• Records supplied:
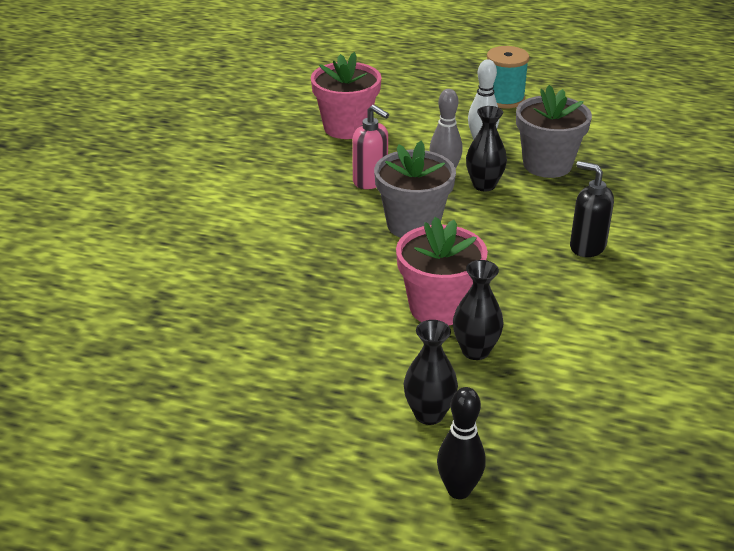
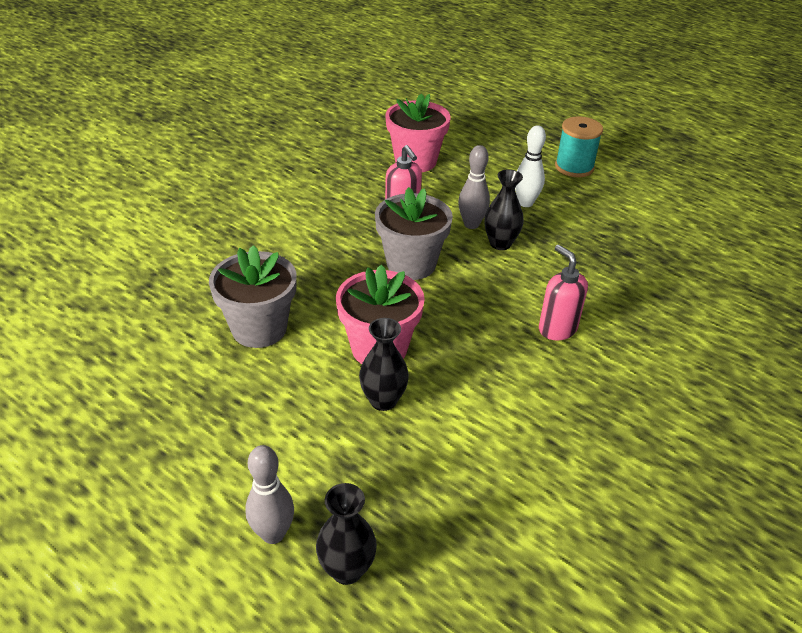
camera: 20 degrees right, 5 degrees up
(429, 414) = (299, 449): black vase -> black vase (347, 569)
(459, 490) = (273, 534): black bowling pin -> grey bowling pin
(547, 165) = (572, 239): grey flower pot -> grey flower pot (259, 328)
(587, 247) = (557, 329): black soap dispenser -> pink soap dispenser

• Task directions:
Every line from the line containing "(459, 490) = (273, 534): black" to the last line of the material above must be repeated exactly, and no other line.

• Exercise answer:
(459, 490) = (273, 534): black bowling pin -> grey bowling pin
(547, 165) = (572, 239): grey flower pot -> grey flower pot (259, 328)
(587, 247) = (557, 329): black soap dispenser -> pink soap dispenser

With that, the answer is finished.